DIRECTIONS FOR THIS TASK
Beginning with the line that contains "(255, 358) = (447, 499): red", copy each remaining line of the data below exactly.

SOURCE DATA
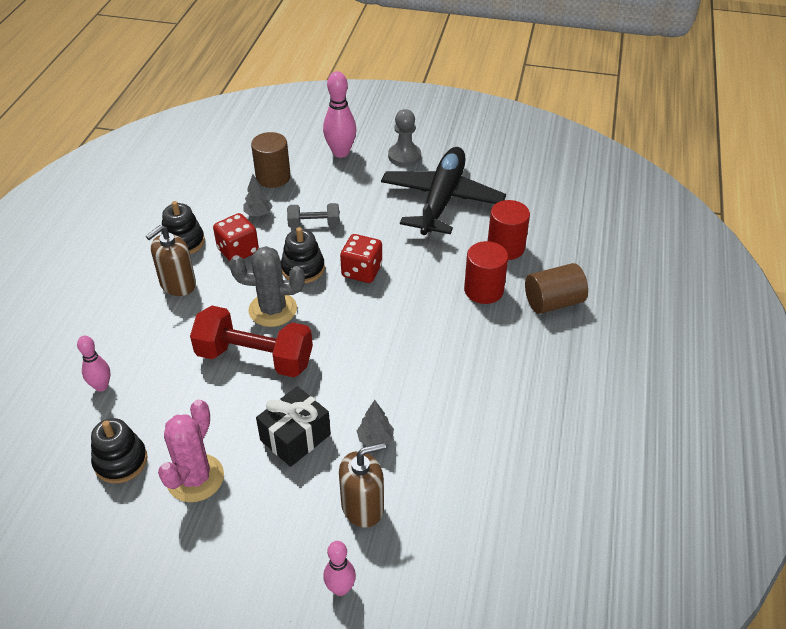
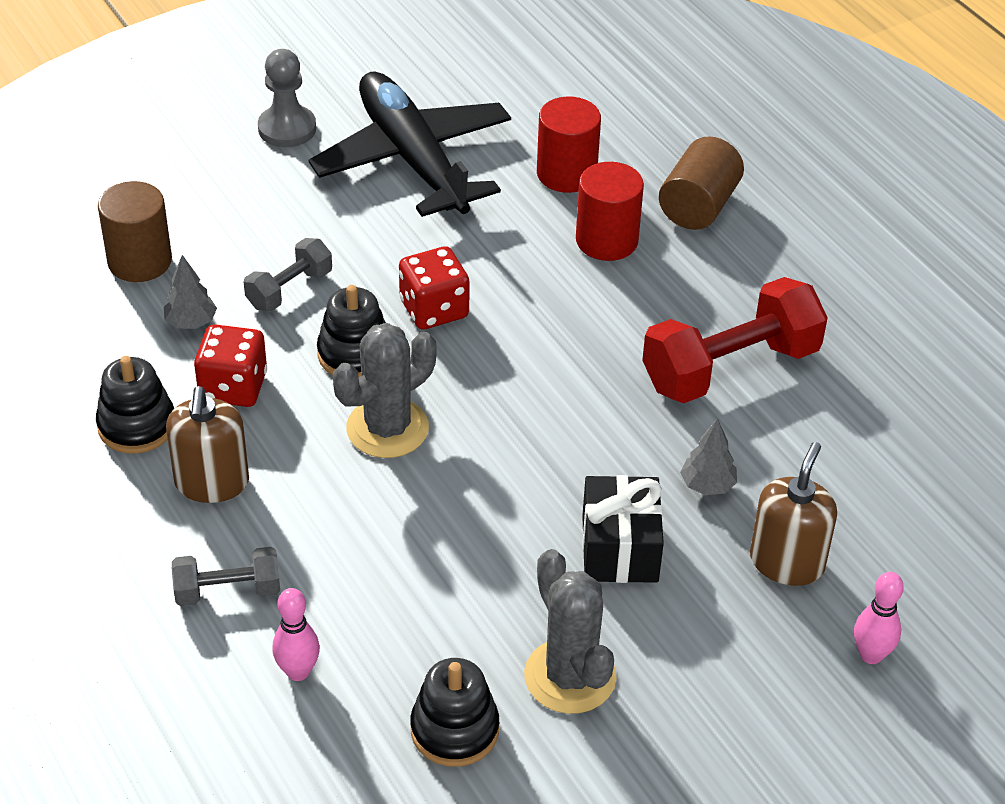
camera: 45 degrees left, 0 degrees up
(123, 333) = (228, 591): none -> grey dumbbell
(195, 478) = (570, 676): pink cactus -> grey cactus
(255, 358) = (447, 499): red dumbbell -> red dumbbell (730, 368)
(341, 152) = (190, 172): pink bowling pin -> none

RESPONSE AREA
(255, 358) = (447, 499): red dumbbell -> red dumbbell (730, 368)
(341, 152) = (190, 172): pink bowling pin -> none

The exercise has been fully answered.